--- PROBLEM REQUIREMENTS ---
Leaving out the pictures, restate each record below word for word.

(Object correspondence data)
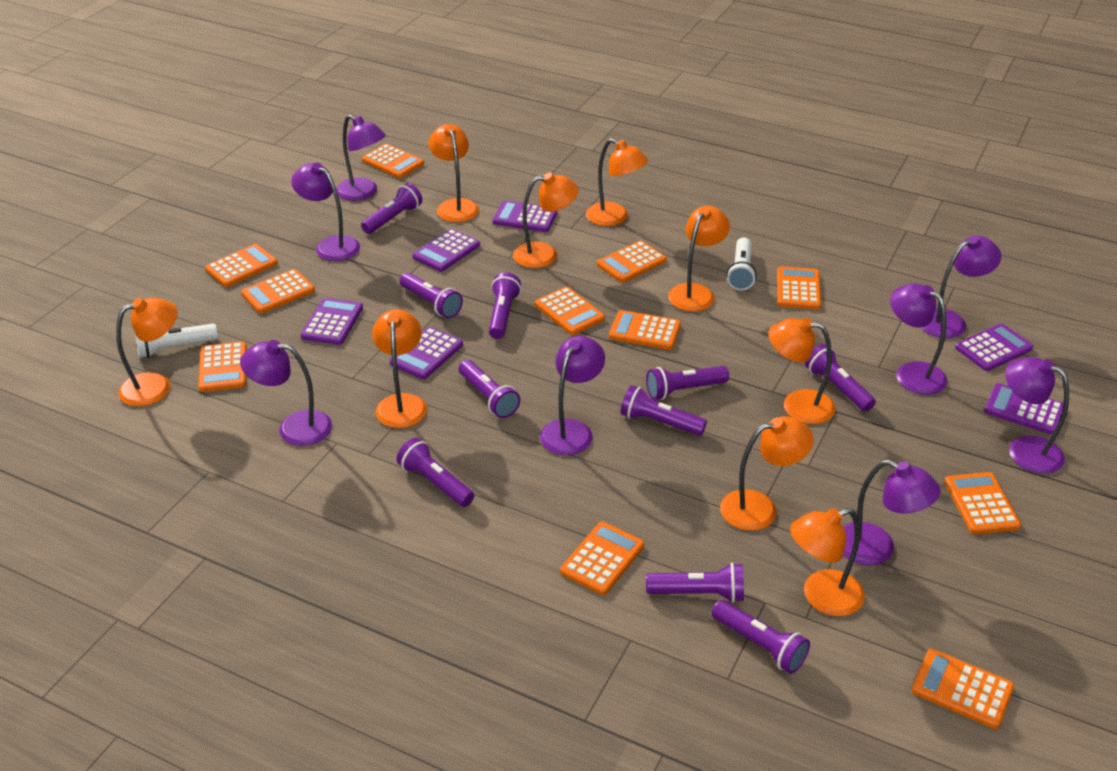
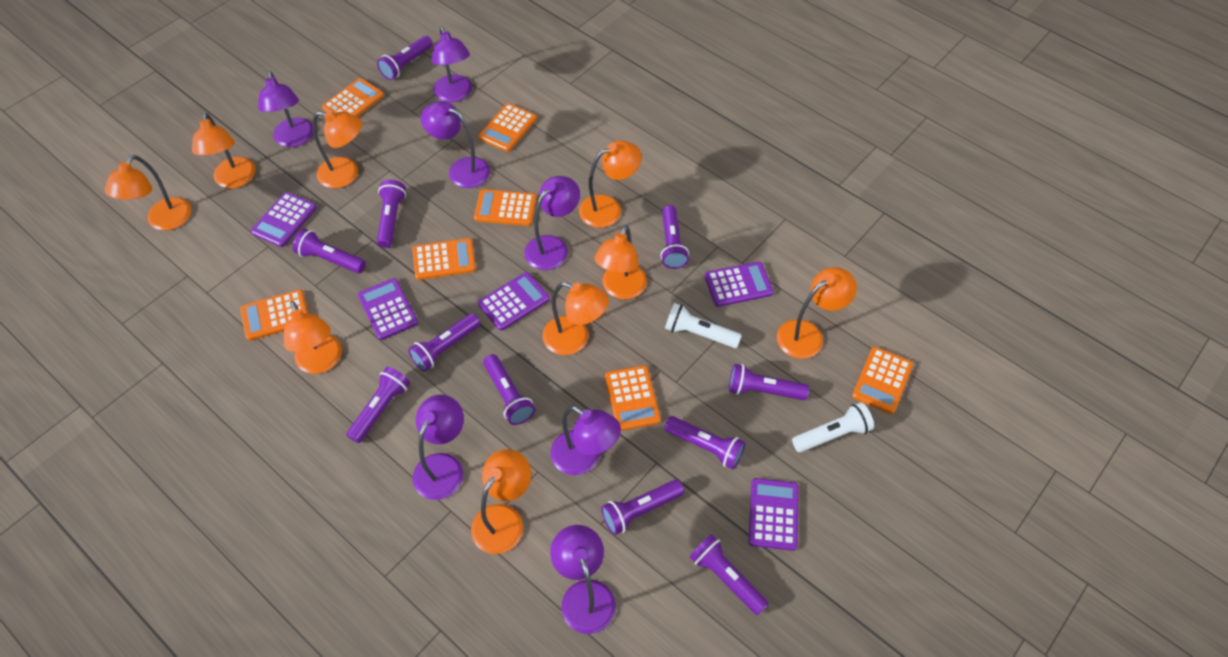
orange calculator: 11 -> 7
purple calculator: 6 -> 5
purple flashlight: 10 -> 11
purple lamp: 8 -> 7

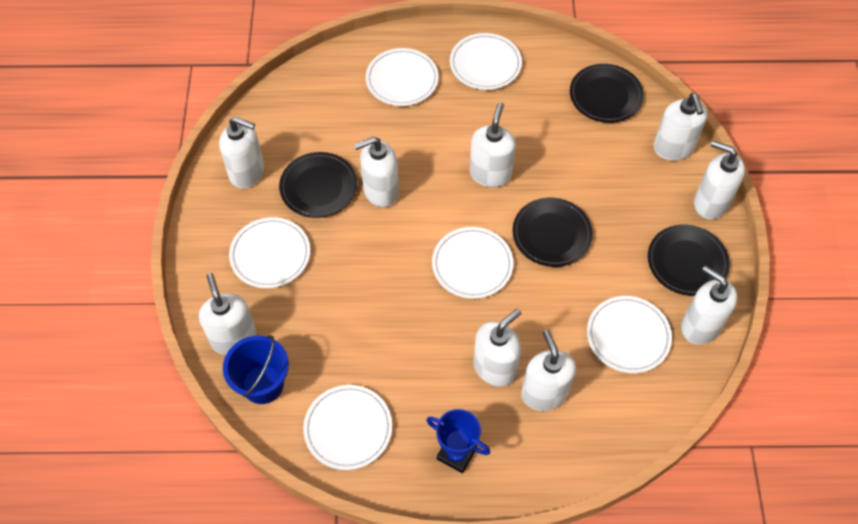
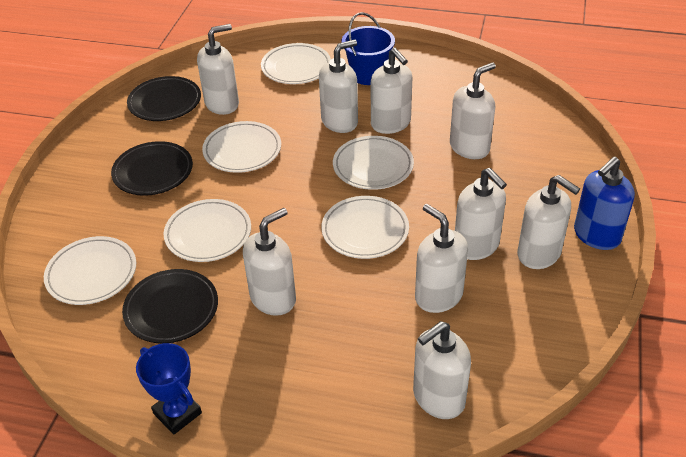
black plate: 4 -> 3
blue soap dispenser: 0 -> 1

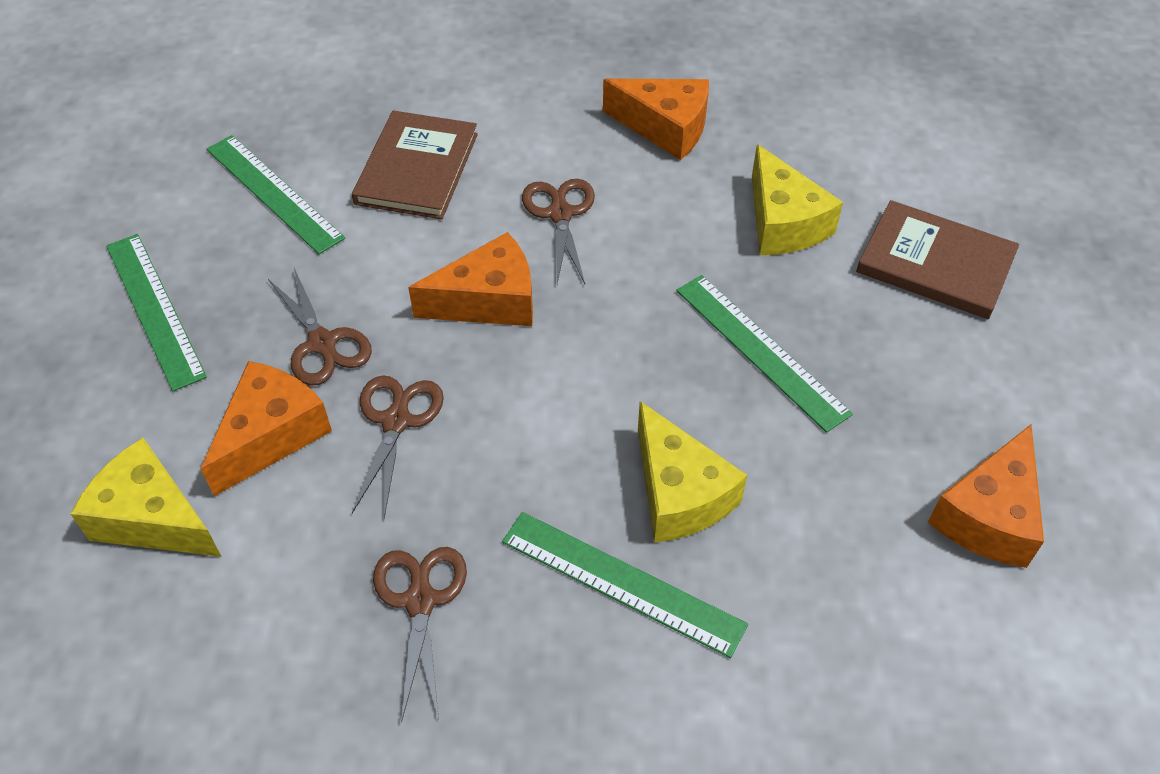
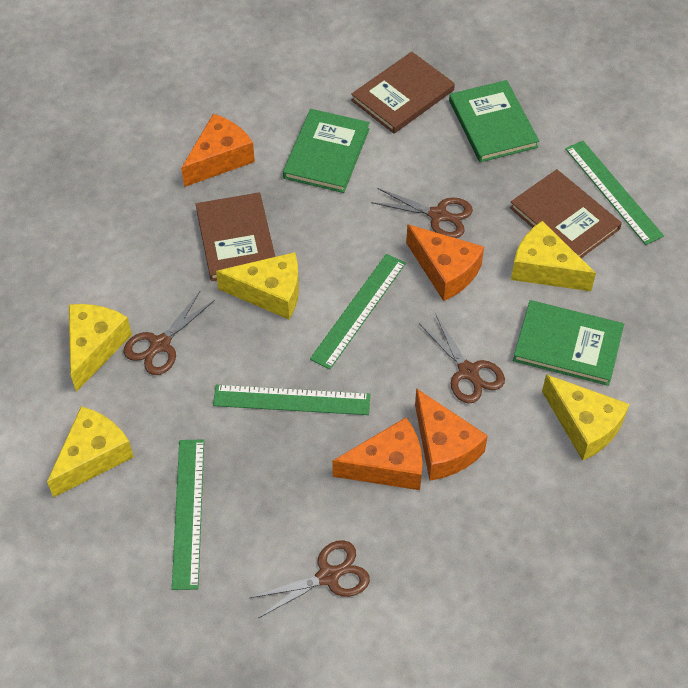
brown book: 2 -> 3
green book: 0 -> 3
yellow cheese: 3 -> 5

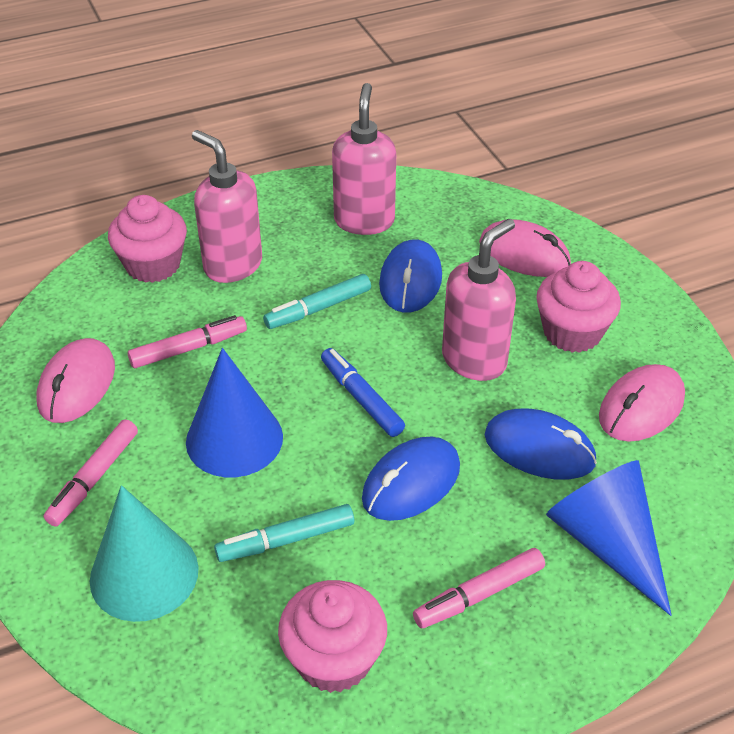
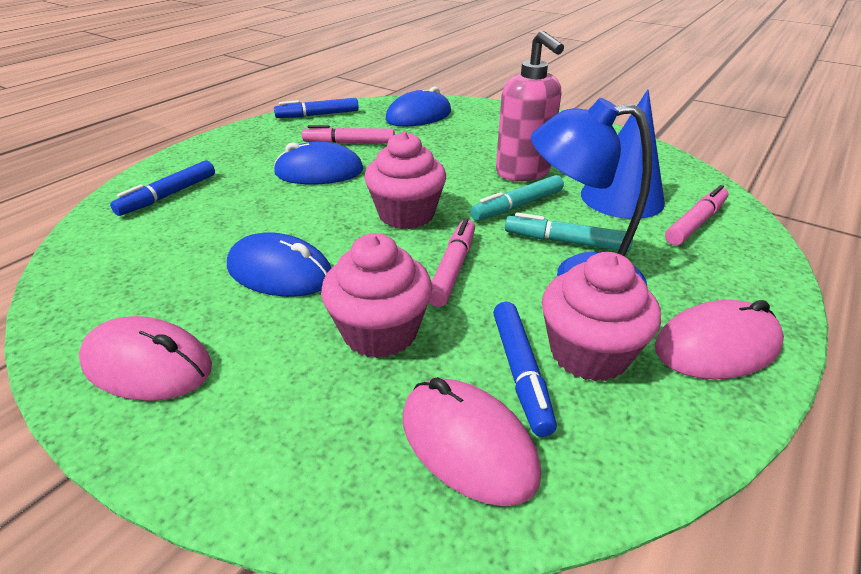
blue cone: 2 -> 1
blue lamp: 0 -> 1
blue marker: 1 -> 3
pink soap dispenser: 3 -> 1
turquoise cone: 1 -> 0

--- SOLUTION FOR THIS TASK ---
orange calculator: 11 -> 7
purple calculator: 6 -> 5
purple flashlight: 10 -> 11
purple lamp: 8 -> 7

black plate: 4 -> 3
blue soap dispenser: 0 -> 1

brown book: 2 -> 3
green book: 0 -> 3
yellow cheese: 3 -> 5

blue cone: 2 -> 1
blue lamp: 0 -> 1
blue marker: 1 -> 3
pink soap dispenser: 3 -> 1
turquoise cone: 1 -> 0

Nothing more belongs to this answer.